Problem details: In the records below, begin at the line that has "BUZZER2 pin GND: 5V -> GND" and stop after the line that has "FAN2 pin SIG: D0 -> TX"; quote those lines verbatim and nothing more.

** Input for this task follows **

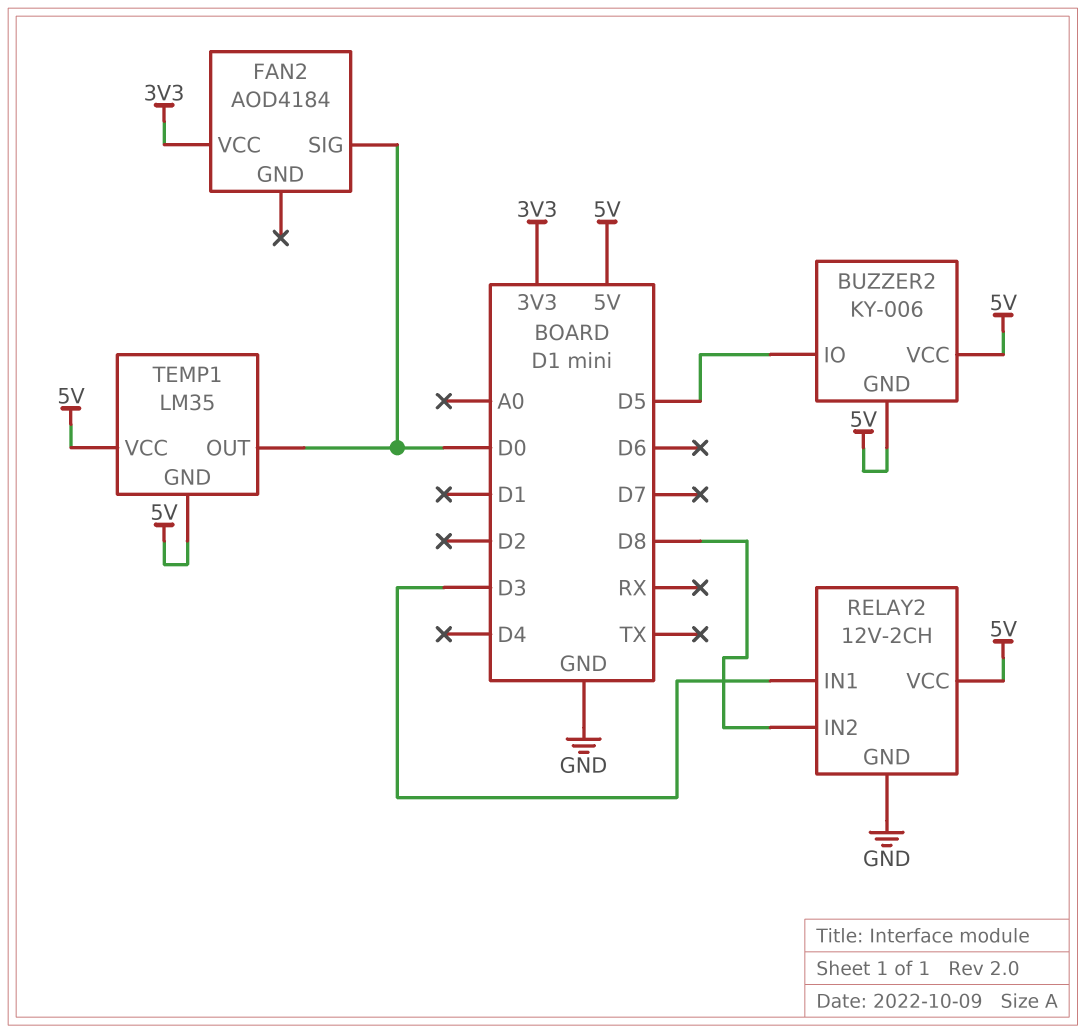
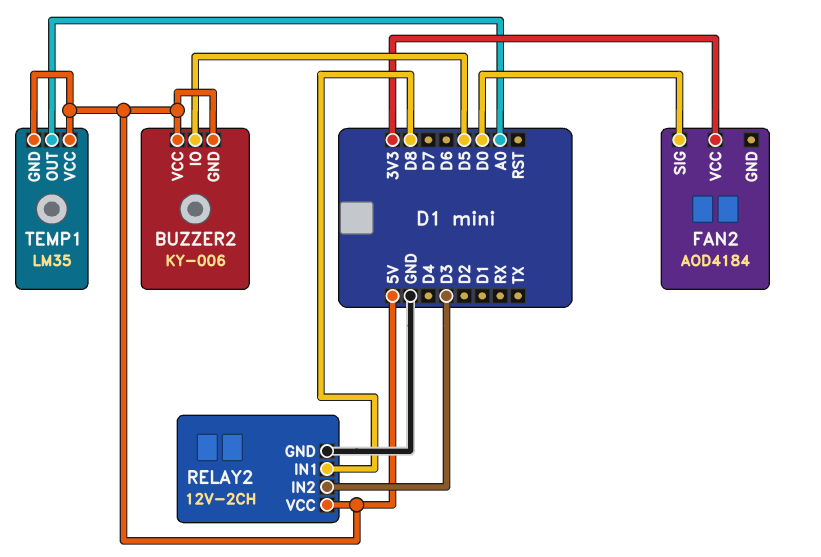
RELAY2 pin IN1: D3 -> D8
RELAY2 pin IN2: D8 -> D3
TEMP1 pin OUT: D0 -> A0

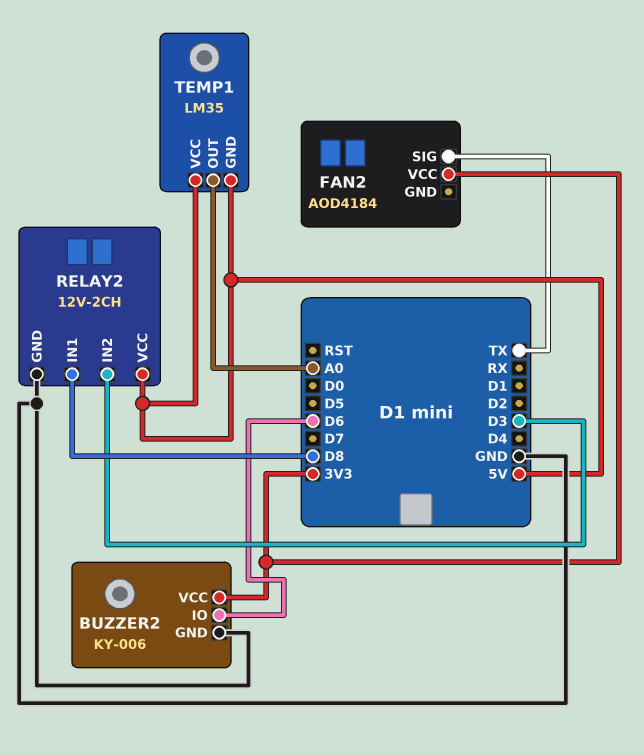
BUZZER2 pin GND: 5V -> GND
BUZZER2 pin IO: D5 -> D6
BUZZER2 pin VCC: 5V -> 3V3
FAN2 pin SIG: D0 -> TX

** End of Input for this task **
** Input for this task follows **

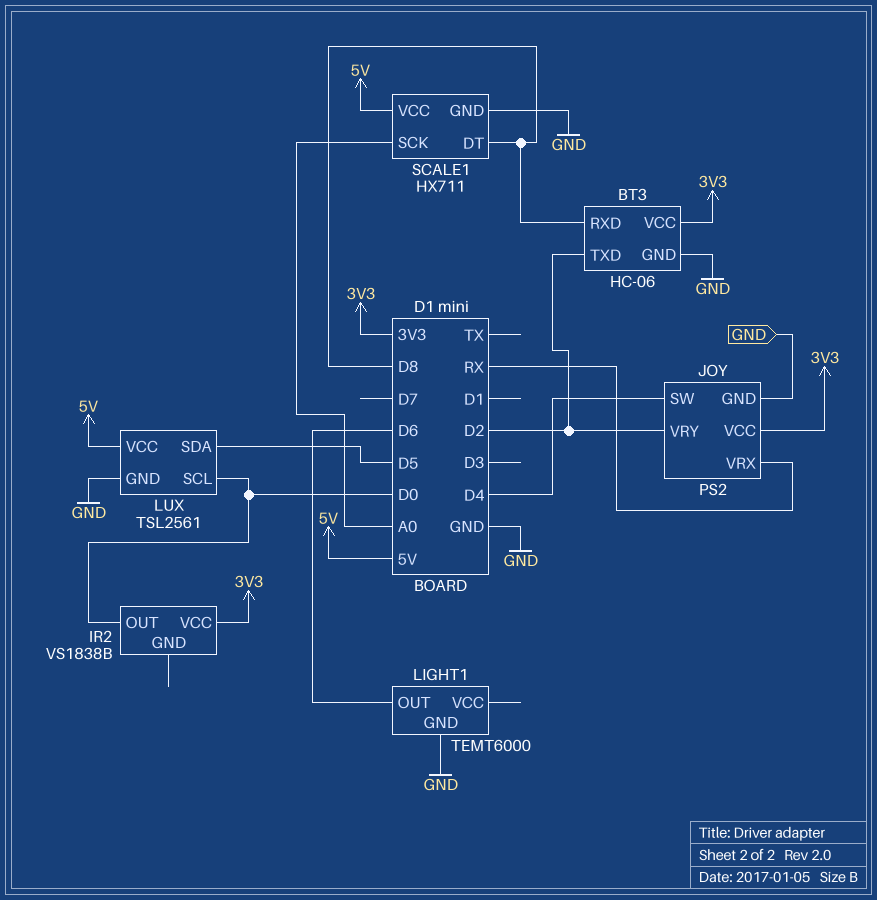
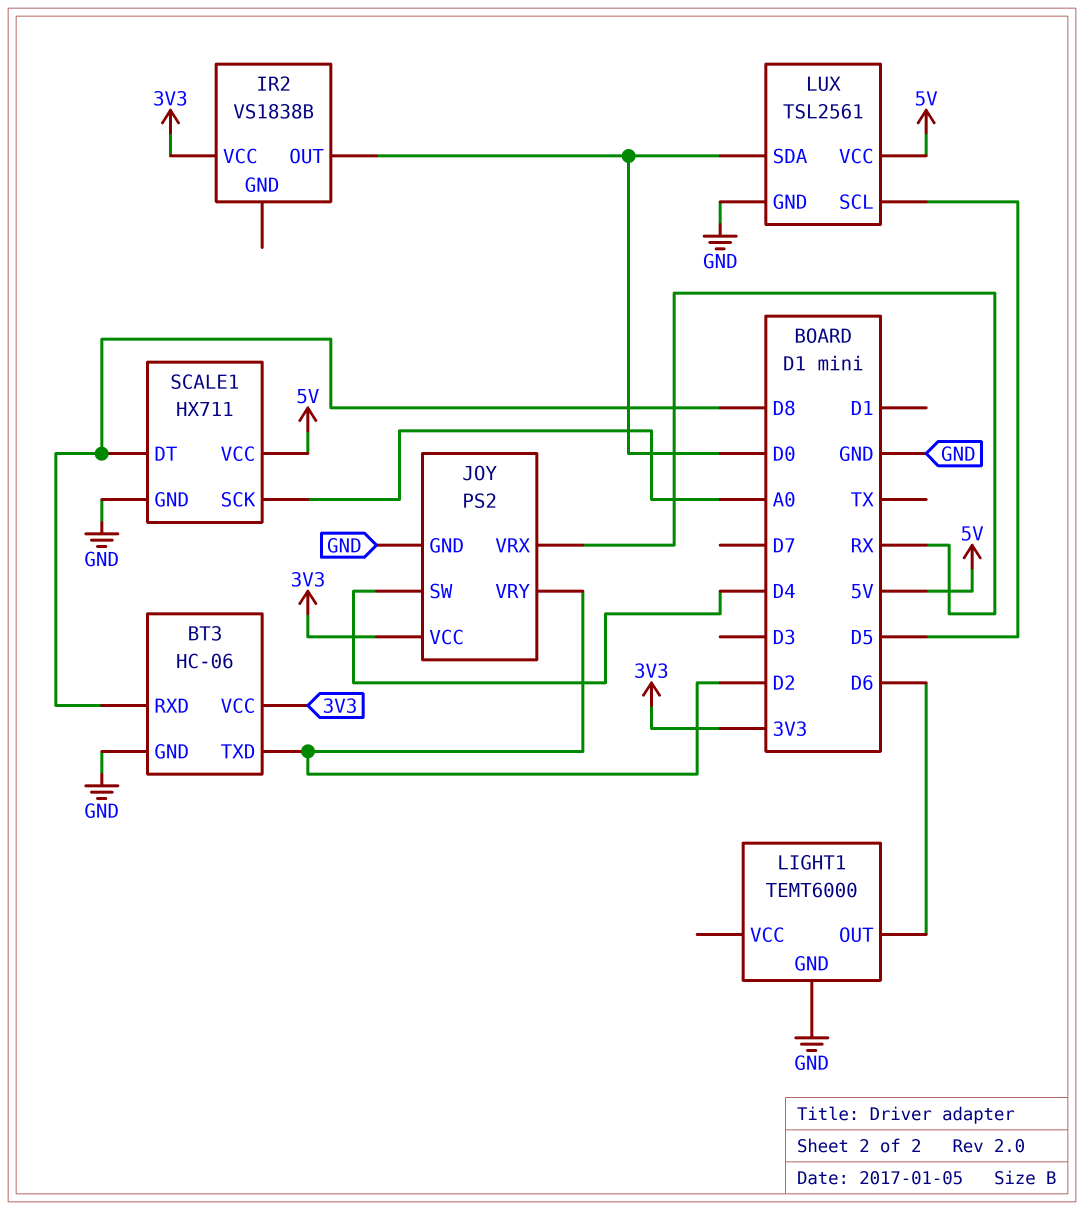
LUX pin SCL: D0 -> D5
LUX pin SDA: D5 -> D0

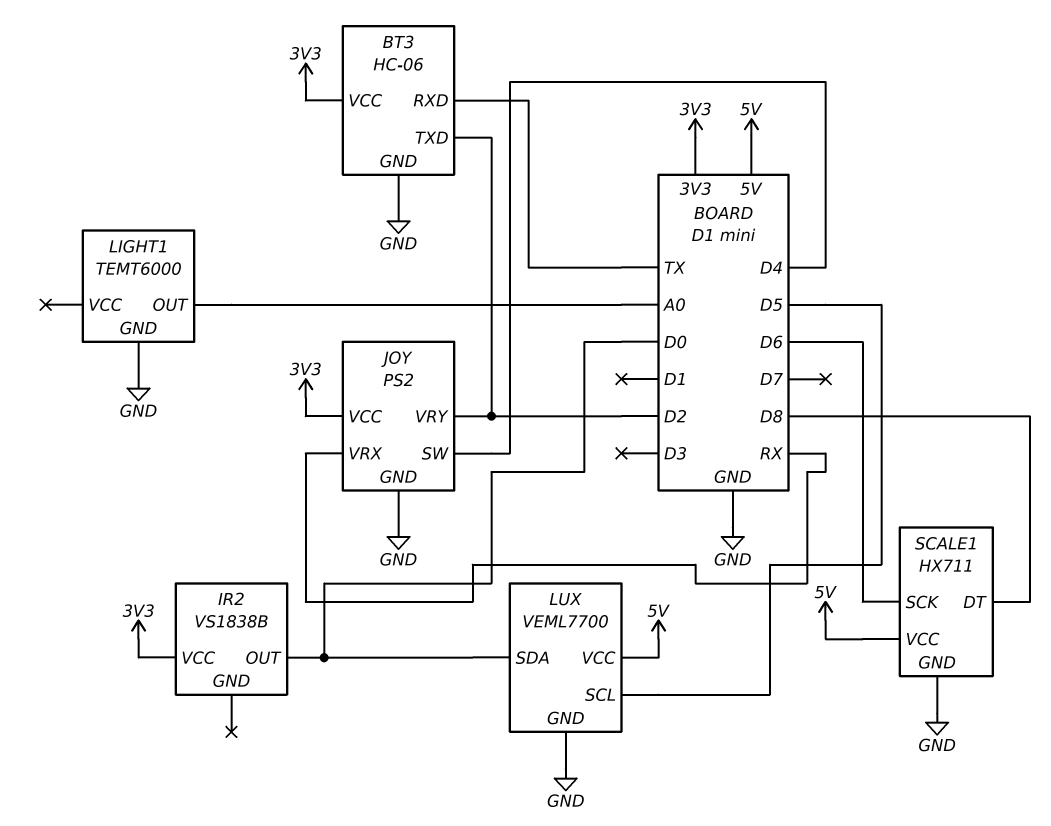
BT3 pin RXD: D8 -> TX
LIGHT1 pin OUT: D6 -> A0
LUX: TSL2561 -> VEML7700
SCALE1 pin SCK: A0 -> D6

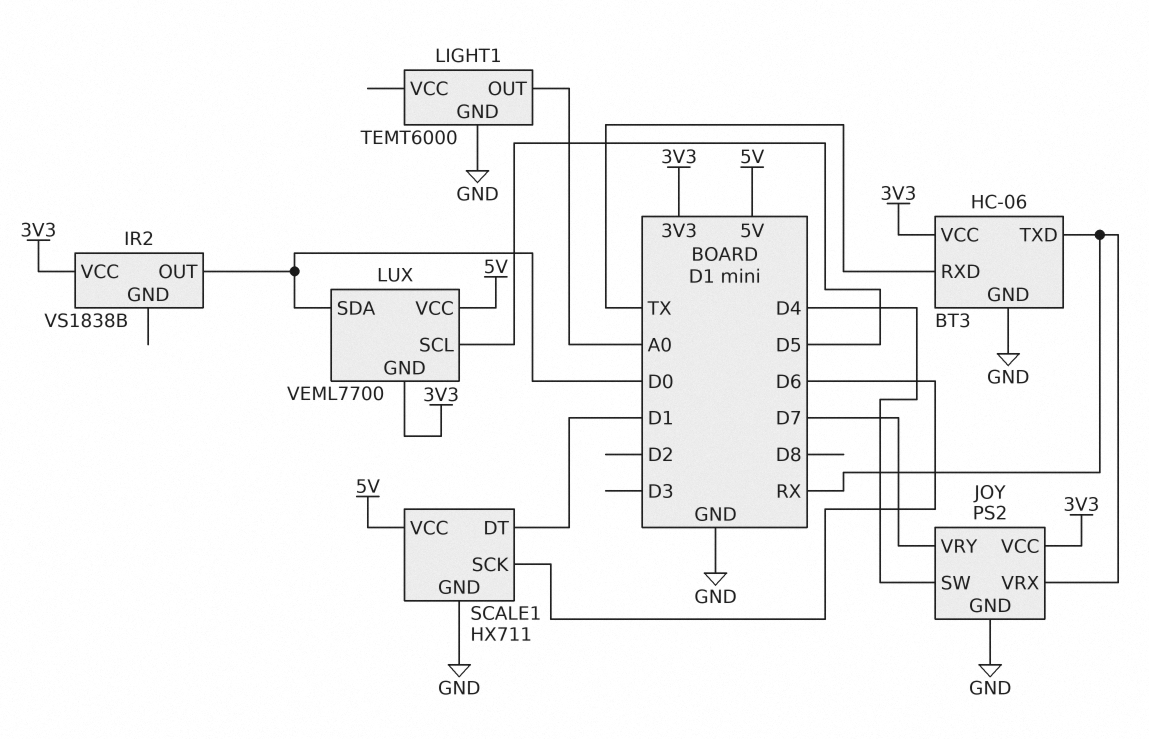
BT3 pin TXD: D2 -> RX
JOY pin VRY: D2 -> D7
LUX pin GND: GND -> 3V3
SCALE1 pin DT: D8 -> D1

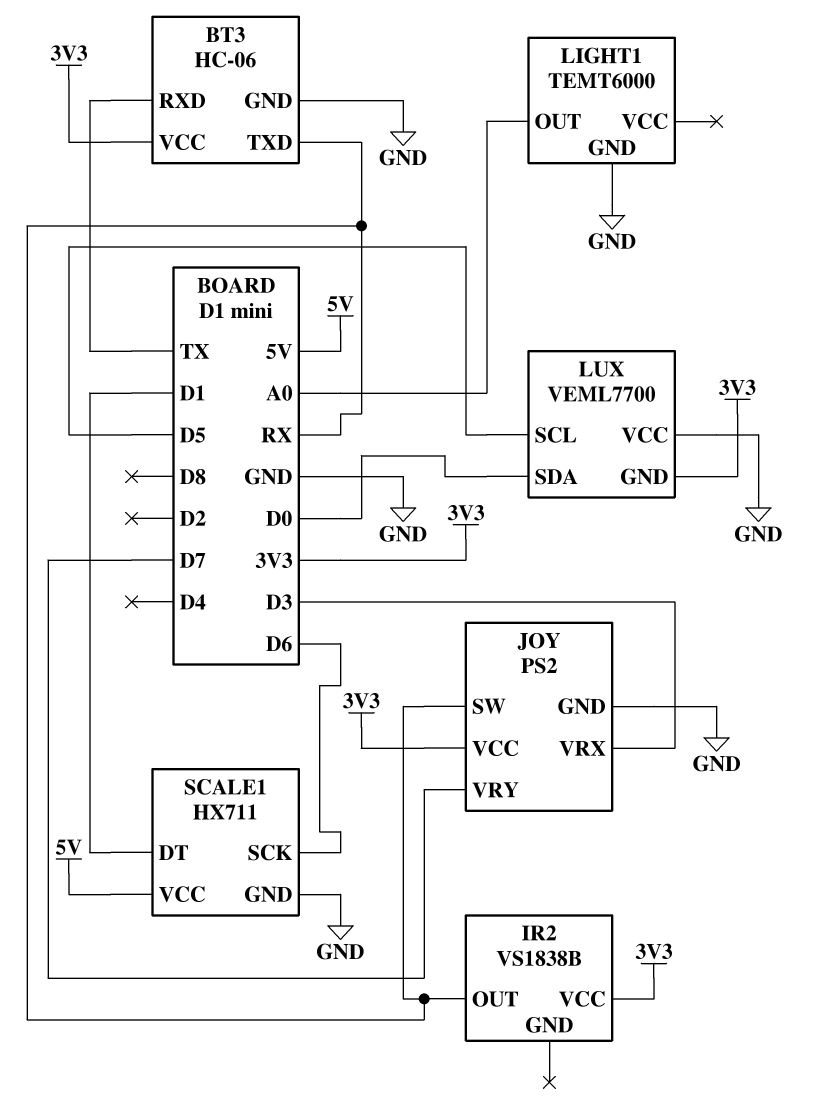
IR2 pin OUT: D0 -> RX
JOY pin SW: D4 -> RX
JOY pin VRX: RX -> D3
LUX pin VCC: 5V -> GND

** End of Input for this task **
** Input for this task follows **

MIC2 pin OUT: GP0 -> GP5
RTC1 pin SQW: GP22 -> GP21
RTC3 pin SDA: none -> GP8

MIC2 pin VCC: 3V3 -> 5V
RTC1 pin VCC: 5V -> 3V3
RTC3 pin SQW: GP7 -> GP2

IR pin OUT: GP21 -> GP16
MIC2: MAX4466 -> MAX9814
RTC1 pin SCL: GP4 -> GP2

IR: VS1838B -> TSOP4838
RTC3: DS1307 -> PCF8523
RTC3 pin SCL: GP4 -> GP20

** End of Input for this task **

Result of the exercise:
BUZZER2 pin GND: 5V -> GND
BUZZER2 pin IO: D5 -> D6
BUZZER2 pin VCC: 5V -> 3V3
FAN2 pin SIG: D0 -> TX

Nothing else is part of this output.